- Exercise aim: Find where "(848, 231) = (326, 83): red" appears in the records below, then return that line and every later line exactly, stopping only at the last line.

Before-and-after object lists
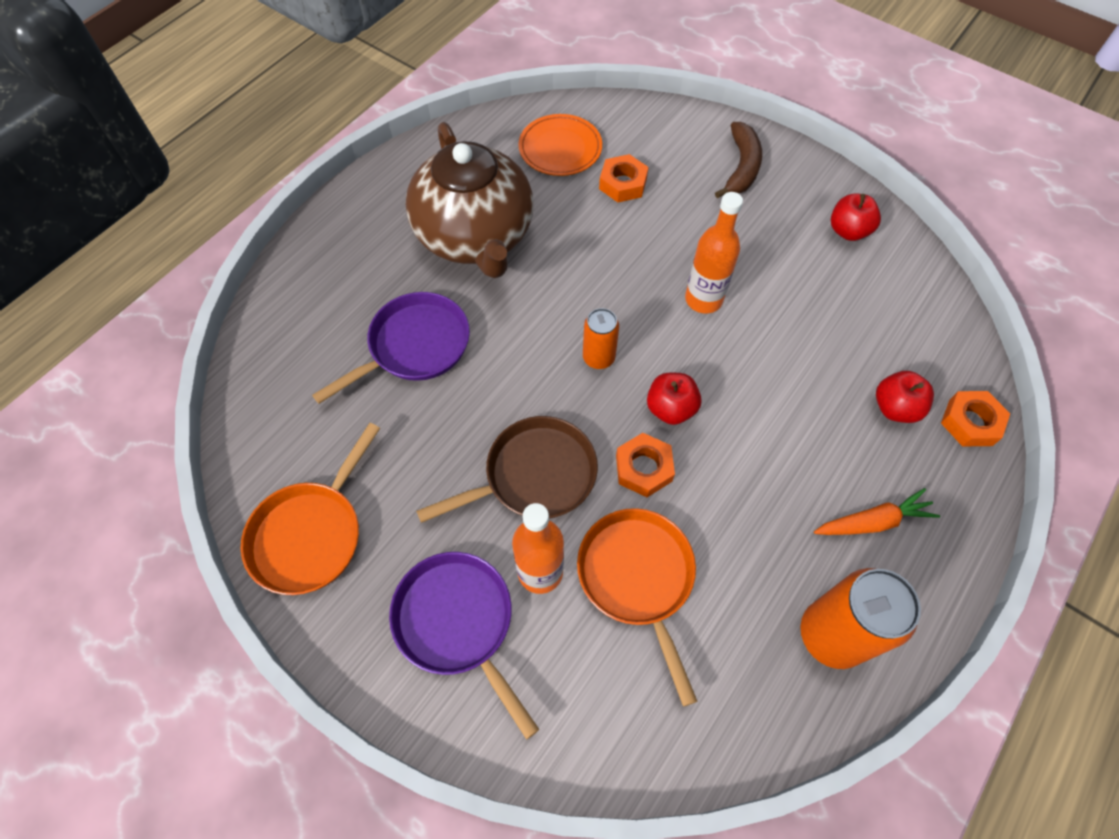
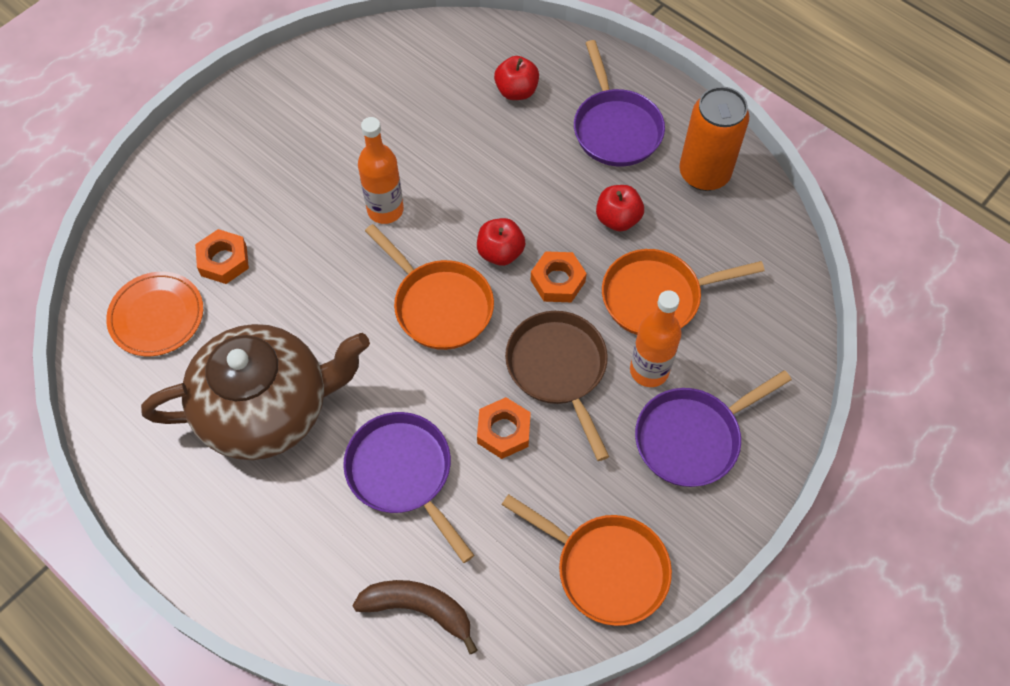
camera: 85 degrees left, 0 degrees up
(598, 358) = (439, 305): orange can -> orange pan
(741, 167) = (226, 153): brown banana -> brown banana (418, 609)
(848, 231) = (326, 83): red apple -> red apple (617, 219)
(873, 521) = (615, 128): orange carrot -> purple pan
(970, 422) = (535, 46): orange nut -> orange nut (503, 431)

- Reply to the task:
(848, 231) = (326, 83): red apple -> red apple (617, 219)
(873, 521) = (615, 128): orange carrot -> purple pan
(970, 422) = (535, 46): orange nut -> orange nut (503, 431)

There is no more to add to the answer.